## [Activity]
Please give again every entry exactly as it appears, setting aside the pictures.

## [Data extract]
────────────────────

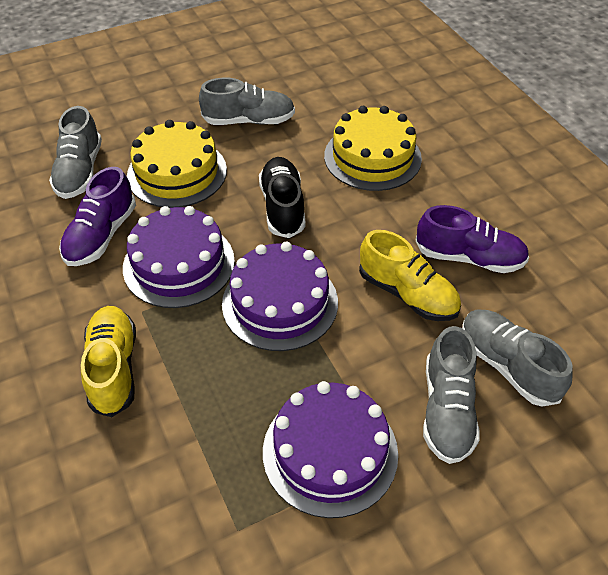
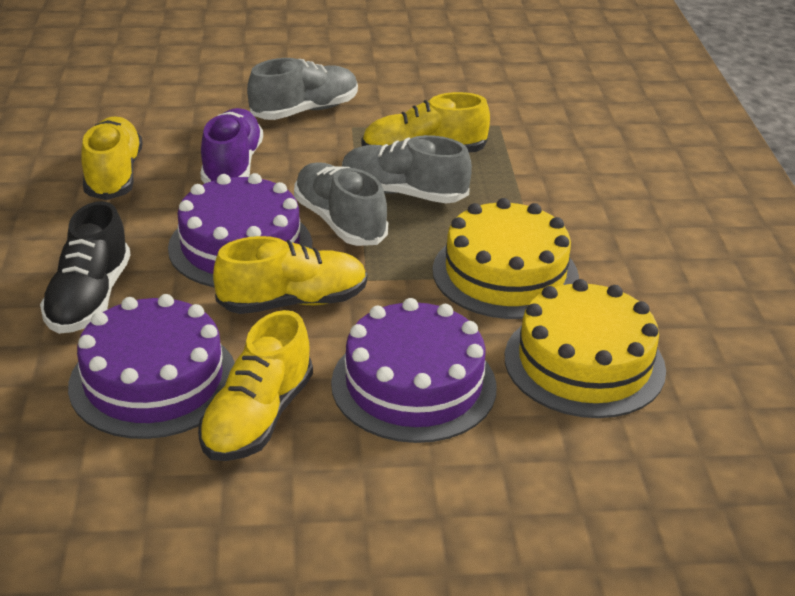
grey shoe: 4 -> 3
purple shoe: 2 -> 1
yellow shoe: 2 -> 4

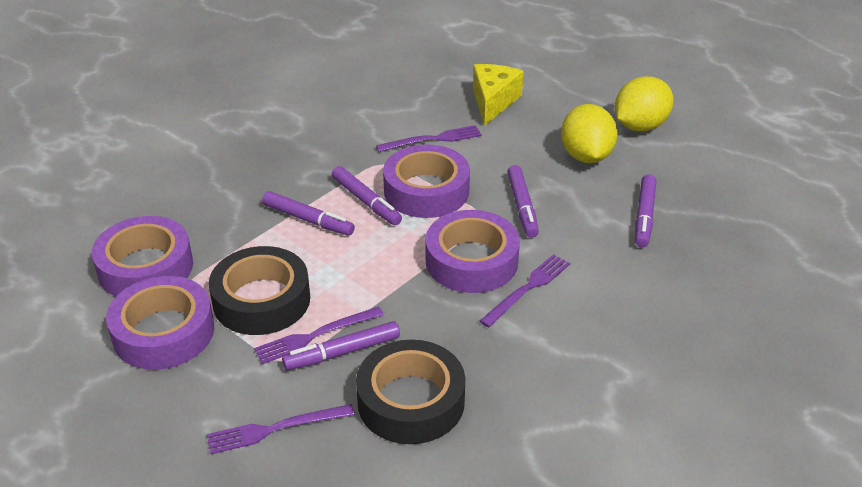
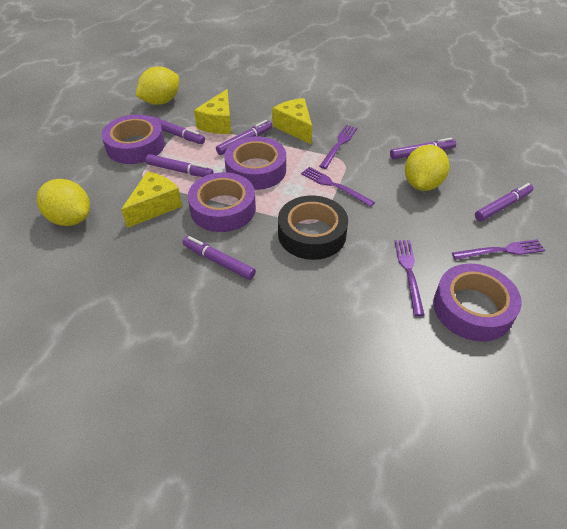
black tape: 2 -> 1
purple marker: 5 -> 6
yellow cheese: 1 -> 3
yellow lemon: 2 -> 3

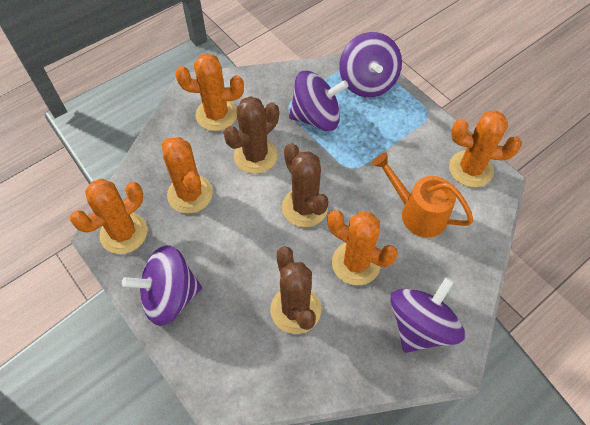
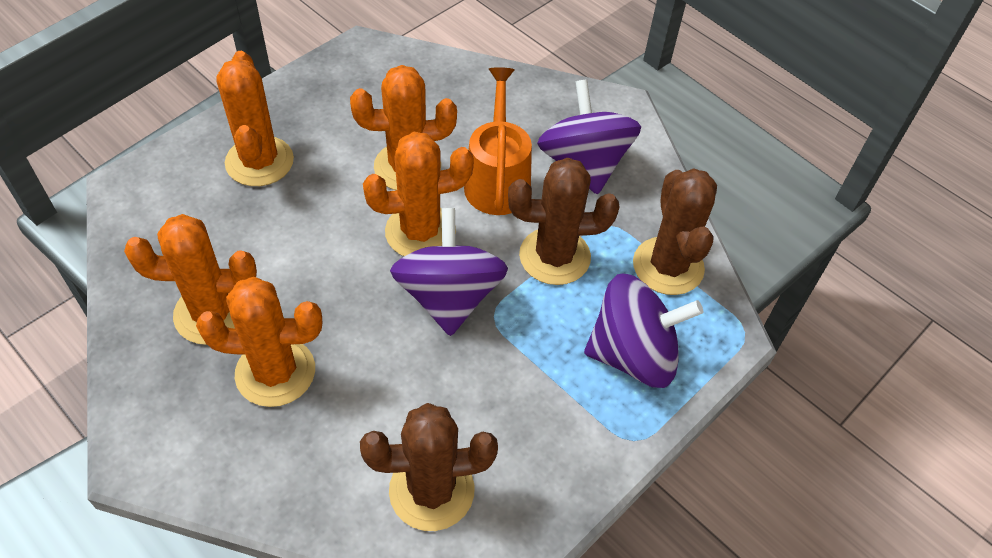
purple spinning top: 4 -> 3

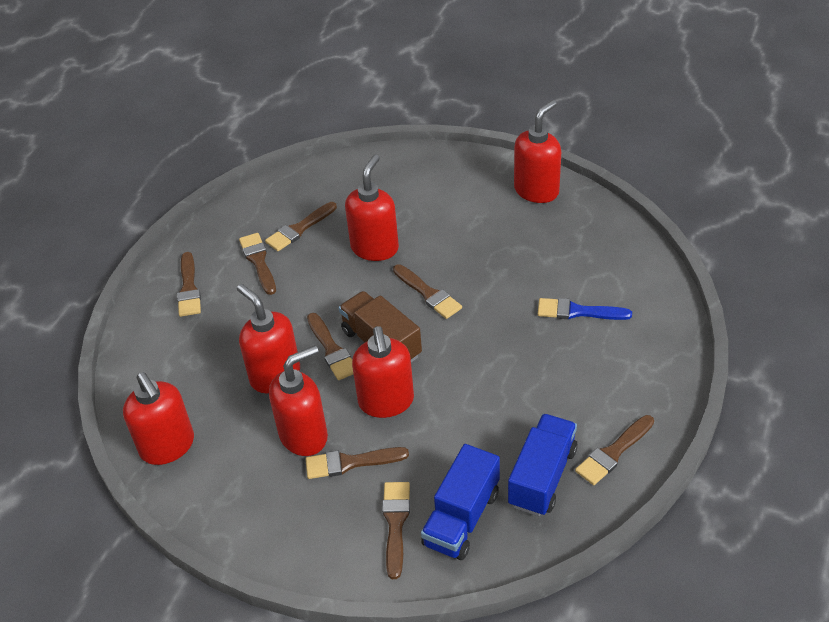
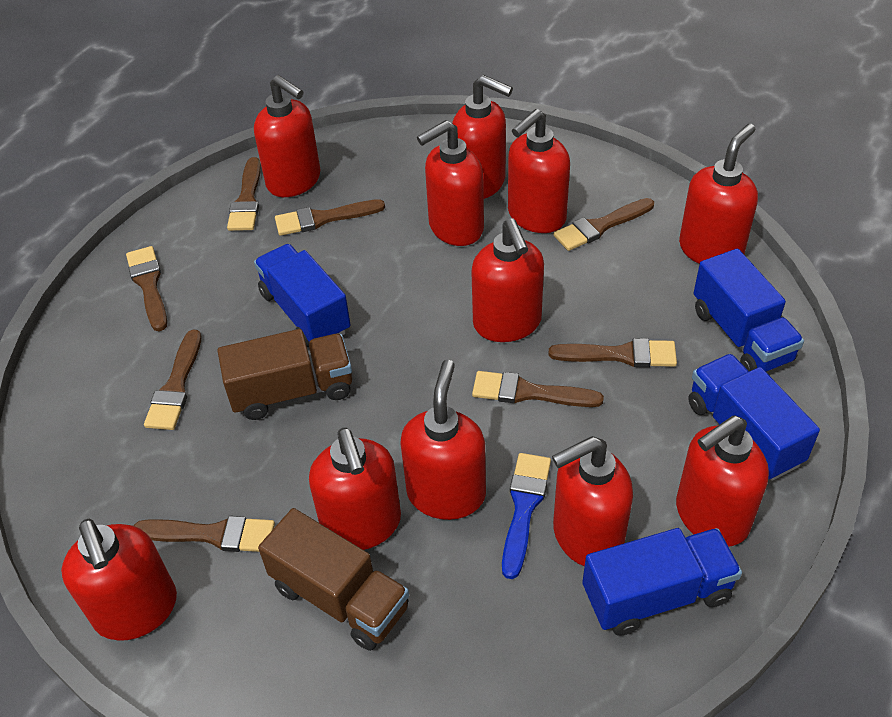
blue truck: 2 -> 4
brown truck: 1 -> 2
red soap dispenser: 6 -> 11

────────────────────

## [Response to the exercise]
grey shoe: 4 -> 3
purple shoe: 2 -> 1
yellow shoe: 2 -> 4

black tape: 2 -> 1
purple marker: 5 -> 6
yellow cheese: 1 -> 3
yellow lemon: 2 -> 3

purple spinning top: 4 -> 3

blue truck: 2 -> 4
brown truck: 1 -> 2
red soap dispenser: 6 -> 11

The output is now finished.